◆ Exercise data ◆
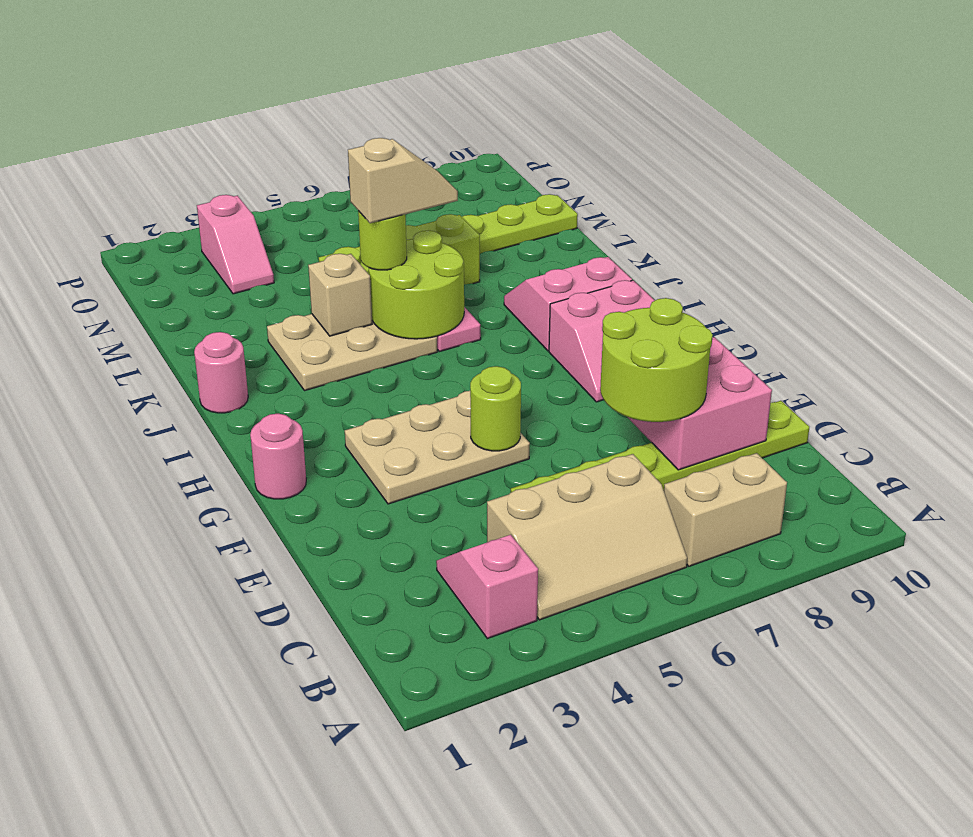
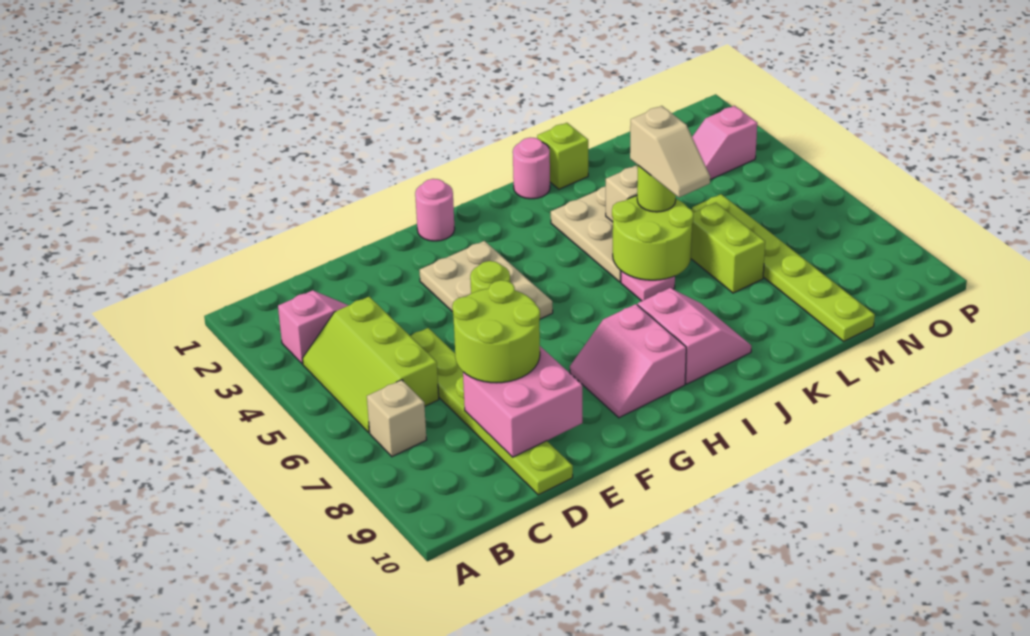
tan slope B4:C6 level 1 top C -> lime slope B4:C6 level 1 top C
tan brick B7:B8 level 1 -> tan brick B7 level 1
none -> lime brick K1 level 1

◆ Assigned task ◆
Repeat the data exactly as given. Keep every picture out of the copy.

◆ Solved exercise ◆
tan slope B4:C6 level 1 top C -> lime slope B4:C6 level 1 top C
tan brick B7:B8 level 1 -> tan brick B7 level 1
none -> lime brick K1 level 1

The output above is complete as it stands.